The problem - The listing below should be written out word for word, with its pictures removed.

Data provided -
==============================

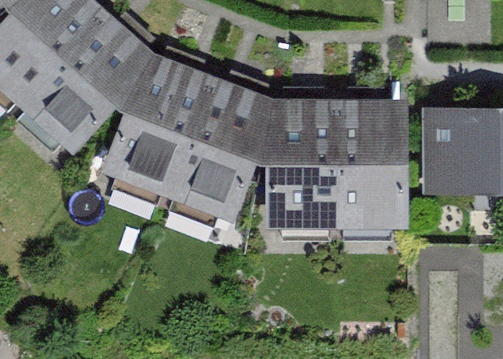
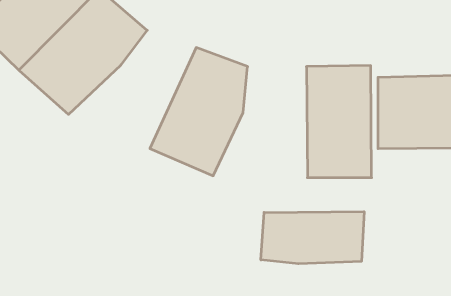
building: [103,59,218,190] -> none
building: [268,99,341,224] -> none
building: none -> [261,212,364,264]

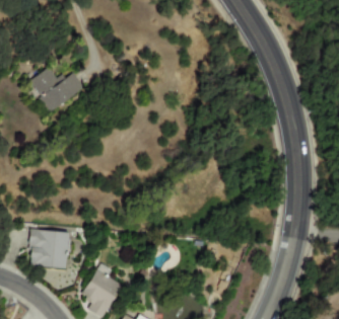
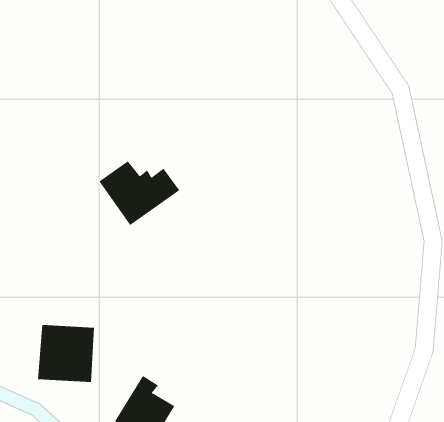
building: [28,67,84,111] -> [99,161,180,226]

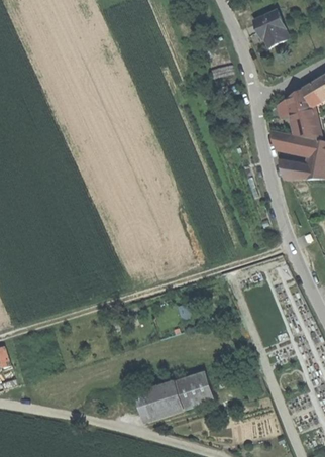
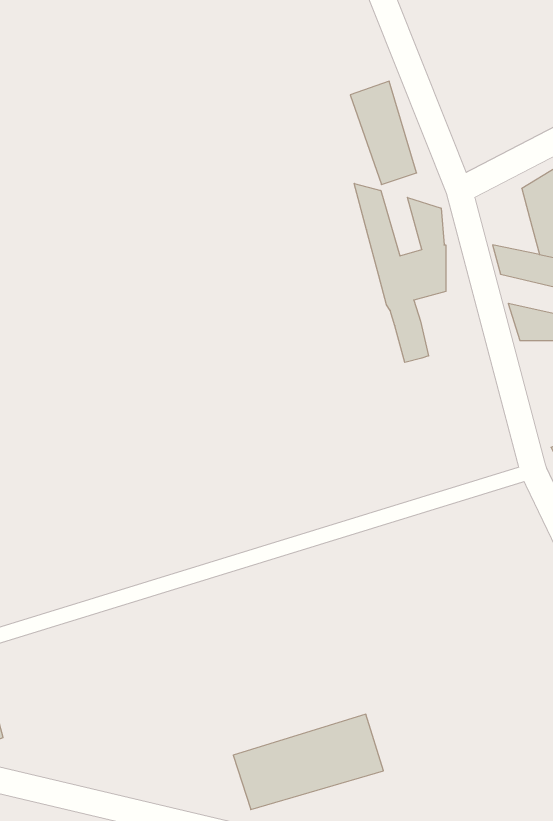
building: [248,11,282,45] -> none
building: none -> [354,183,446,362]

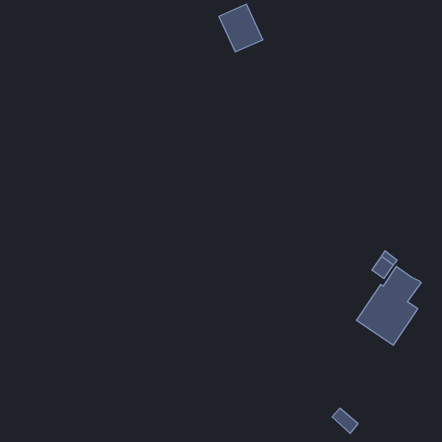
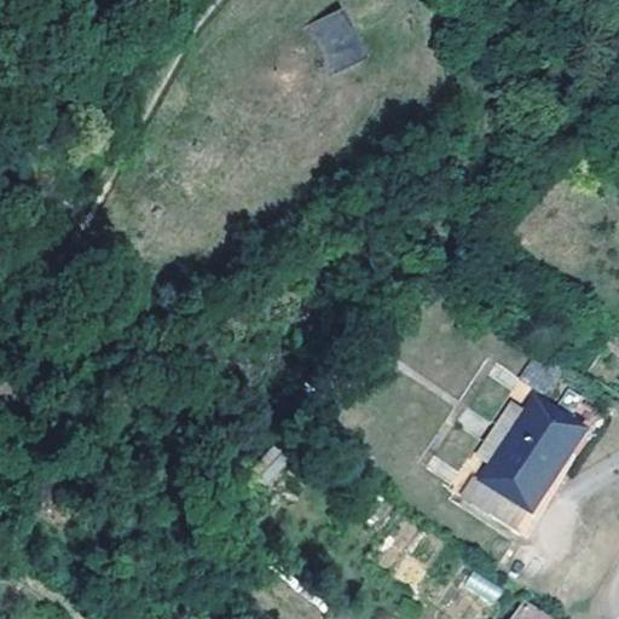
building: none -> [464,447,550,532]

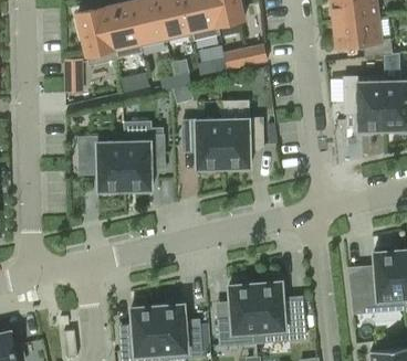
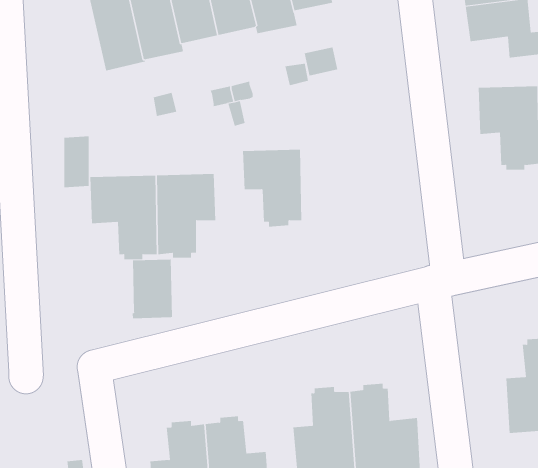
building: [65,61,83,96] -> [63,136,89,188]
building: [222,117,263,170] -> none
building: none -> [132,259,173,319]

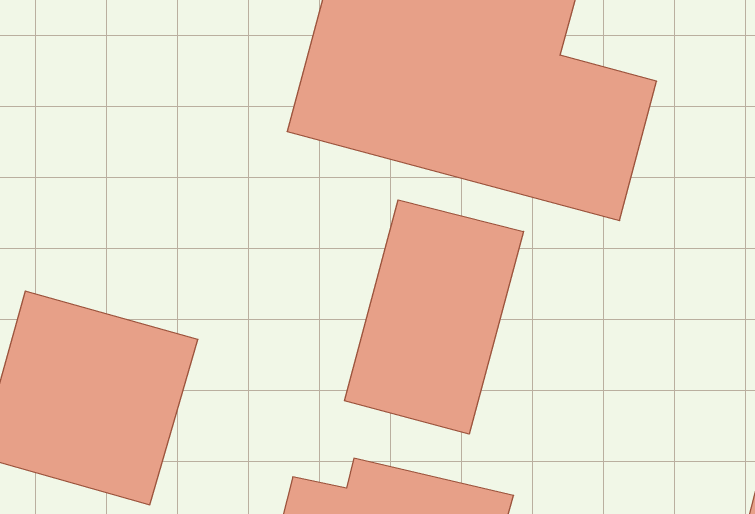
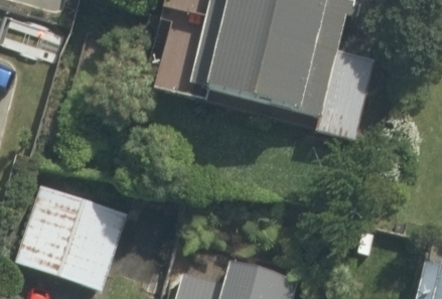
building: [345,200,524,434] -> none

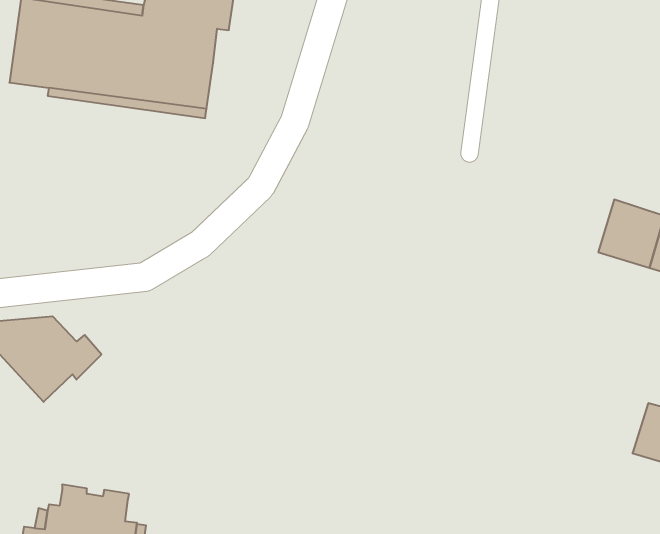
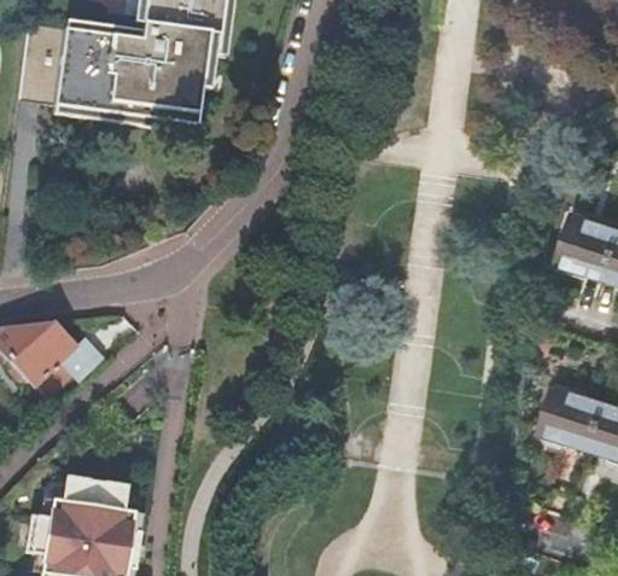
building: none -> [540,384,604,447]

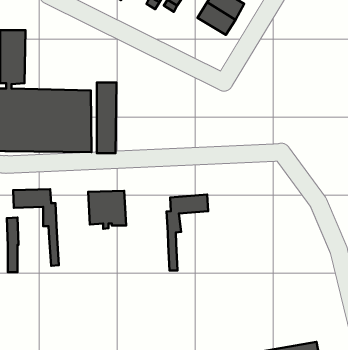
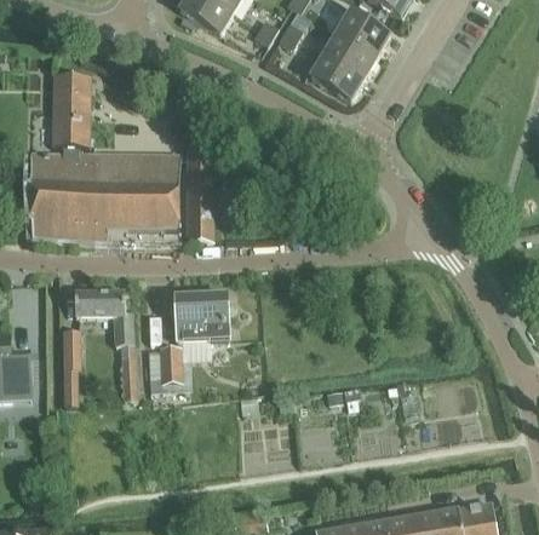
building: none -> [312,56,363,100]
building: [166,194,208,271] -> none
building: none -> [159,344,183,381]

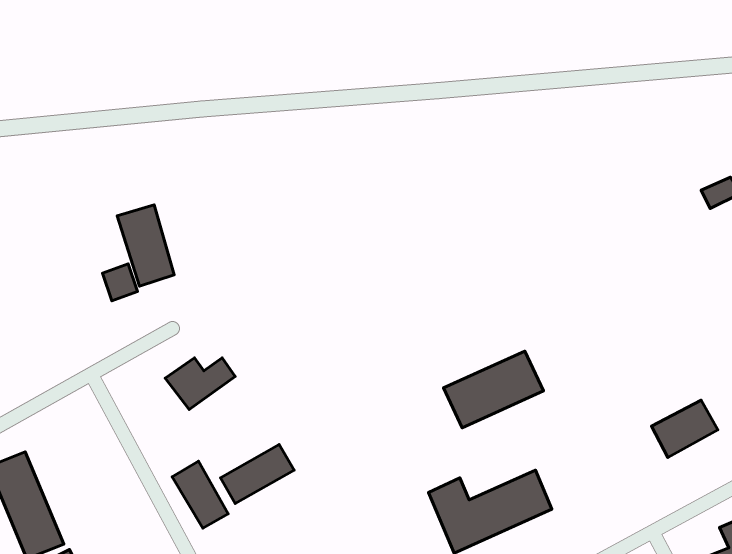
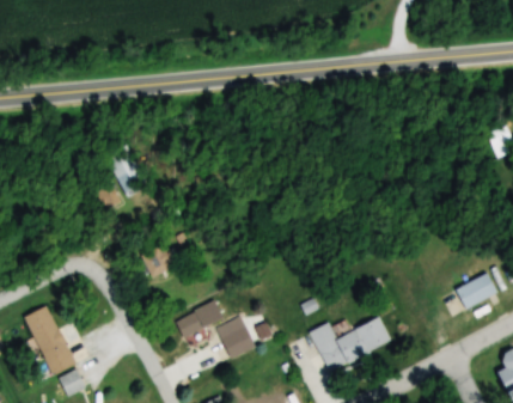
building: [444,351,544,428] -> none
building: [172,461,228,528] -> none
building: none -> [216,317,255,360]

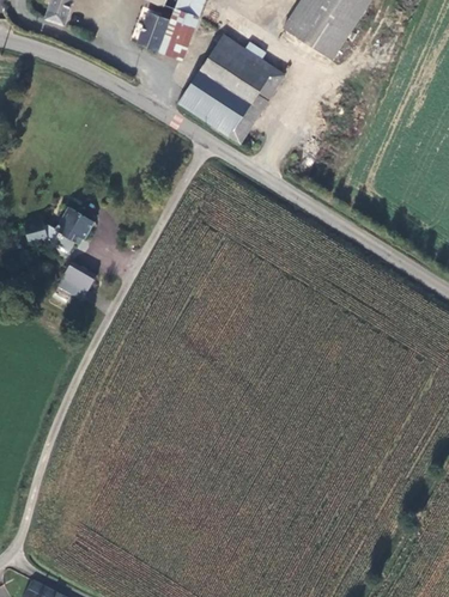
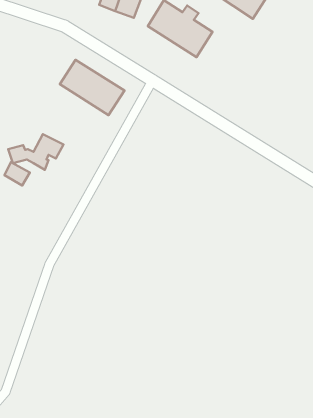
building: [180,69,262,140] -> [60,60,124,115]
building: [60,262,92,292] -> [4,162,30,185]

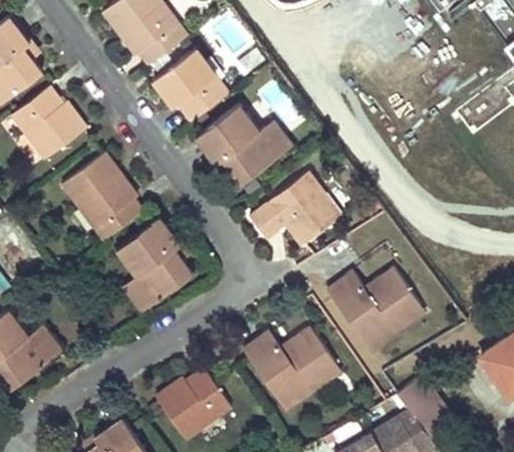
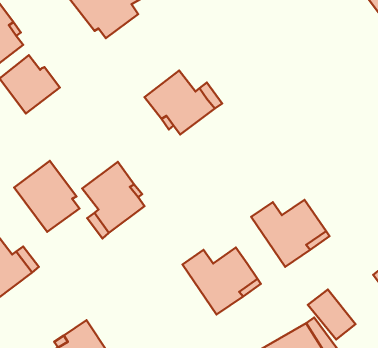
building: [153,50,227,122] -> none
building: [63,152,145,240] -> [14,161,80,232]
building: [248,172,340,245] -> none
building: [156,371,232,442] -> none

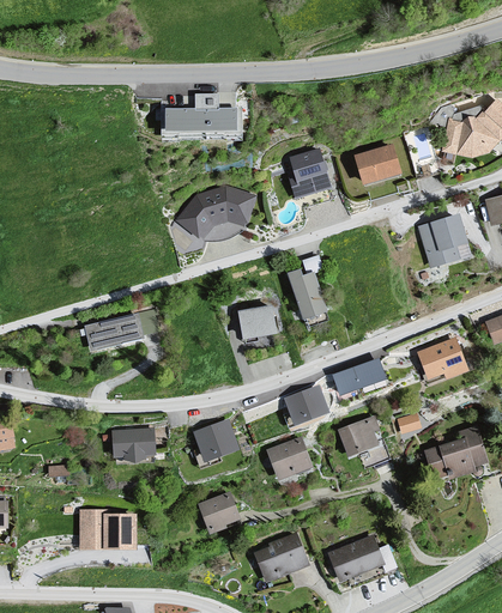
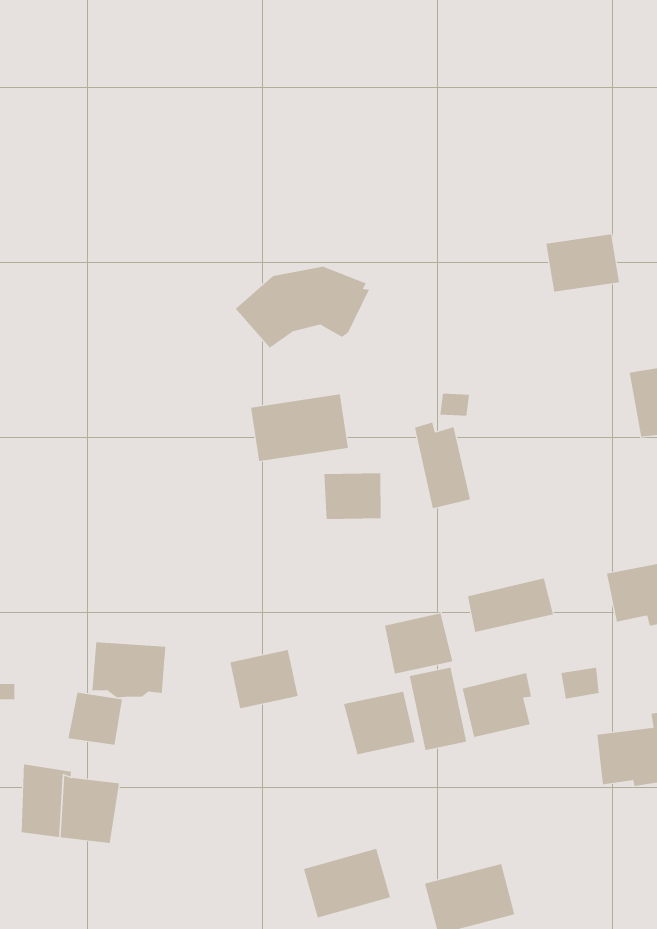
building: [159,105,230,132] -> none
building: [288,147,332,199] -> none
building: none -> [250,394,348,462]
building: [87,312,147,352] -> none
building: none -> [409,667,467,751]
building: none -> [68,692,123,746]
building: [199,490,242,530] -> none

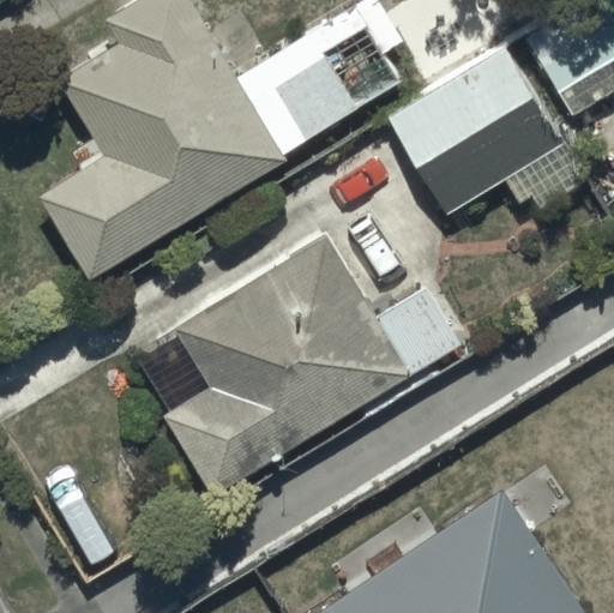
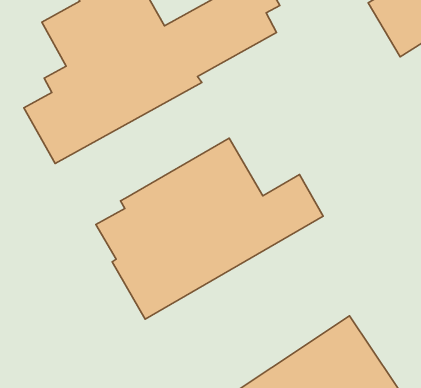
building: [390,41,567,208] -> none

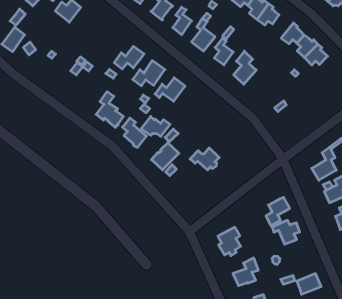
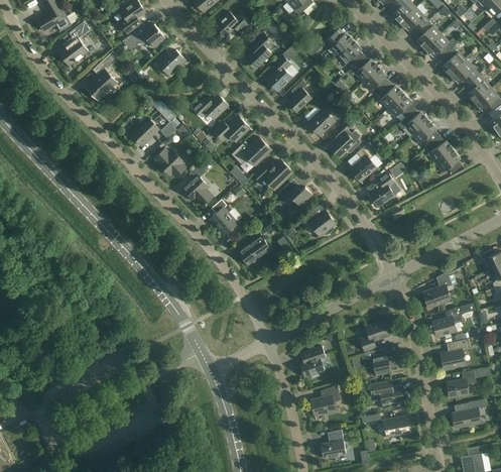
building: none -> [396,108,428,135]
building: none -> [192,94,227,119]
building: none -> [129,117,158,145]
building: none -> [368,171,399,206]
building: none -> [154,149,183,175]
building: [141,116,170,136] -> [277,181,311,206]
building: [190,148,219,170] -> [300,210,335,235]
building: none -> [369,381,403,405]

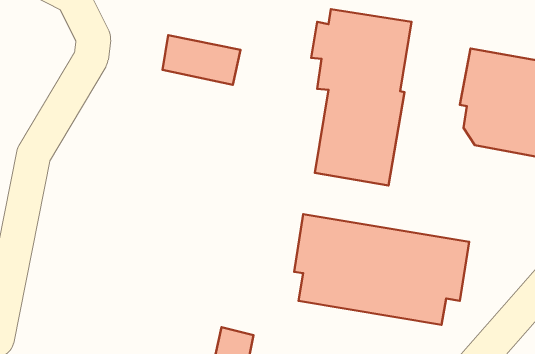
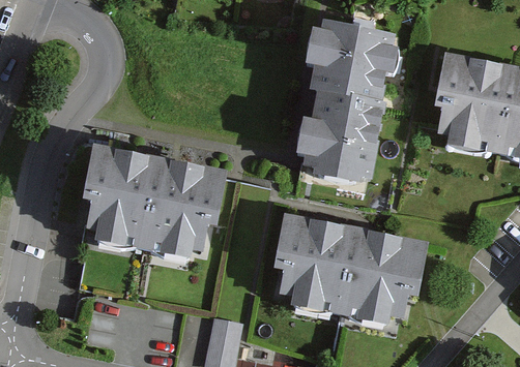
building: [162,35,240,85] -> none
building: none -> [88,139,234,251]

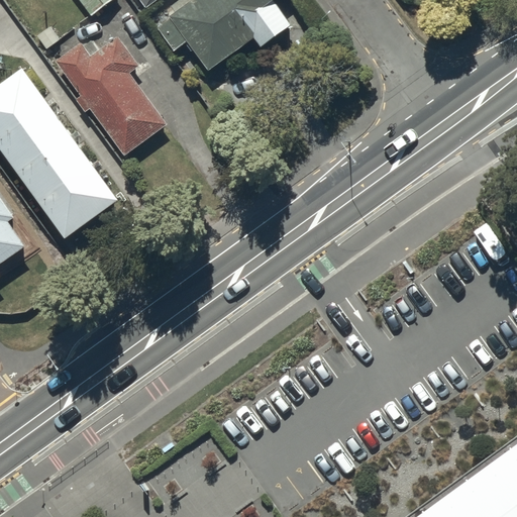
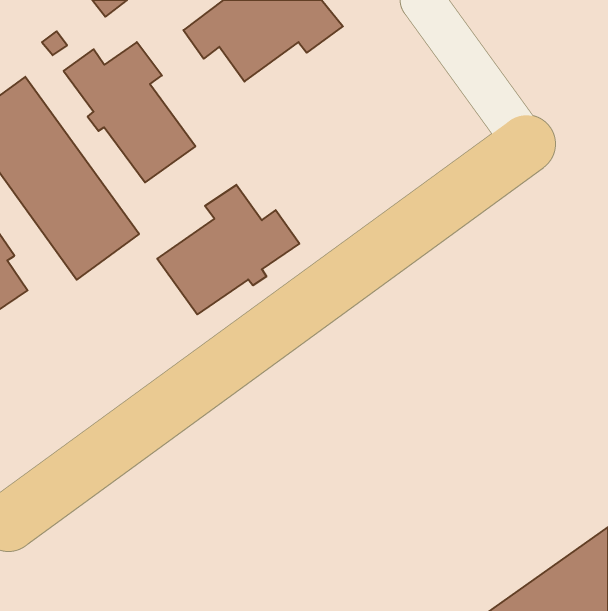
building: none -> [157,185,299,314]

==============================

Response area -
building: [103,59,218,190] -> none
building: [268,99,341,224] -> none
building: none -> [261,212,364,264]

building: [28,67,84,111] -> [99,161,180,226]

building: [248,11,282,45] -> none
building: none -> [354,183,446,362]

building: none -> [464,447,550,532]

building: [65,61,83,96] -> [63,136,89,188]
building: [222,117,263,170] -> none
building: none -> [132,259,173,319]

building: [345,200,524,434] -> none

building: none -> [540,384,604,447]

building: none -> [312,56,363,100]
building: [166,194,208,271] -> none
building: none -> [159,344,183,381]

building: [444,351,544,428] -> none
building: [172,461,228,528] -> none
building: none -> [216,317,255,360]

building: [180,69,262,140] -> [60,60,124,115]
building: [60,262,92,292] -> [4,162,30,185]

building: [153,50,227,122] -> none
building: [63,152,145,240] -> [14,161,80,232]
building: [248,172,340,245] -> none
building: [156,371,232,442] -> none

building: [159,105,230,132] -> none
building: [288,147,332,199] -> none
building: none -> [250,394,348,462]
building: [87,312,147,352] -> none
building: none -> [409,667,467,751]
building: none -> [68,692,123,746]
building: [199,490,242,530] -> none

building: [390,41,567,208] -> none

building: none -> [396,108,428,135]
building: none -> [192,94,227,119]
building: none -> [129,117,158,145]
building: none -> [368,171,399,206]
building: none -> [154,149,183,175]
building: [141,116,170,136] -> [277,181,311,206]
building: [190,148,219,170] -> [300,210,335,235]
building: none -> [369,381,403,405]

building: [162,35,240,85] -> none
building: none -> [88,139,234,251]

building: none -> [157,185,299,314]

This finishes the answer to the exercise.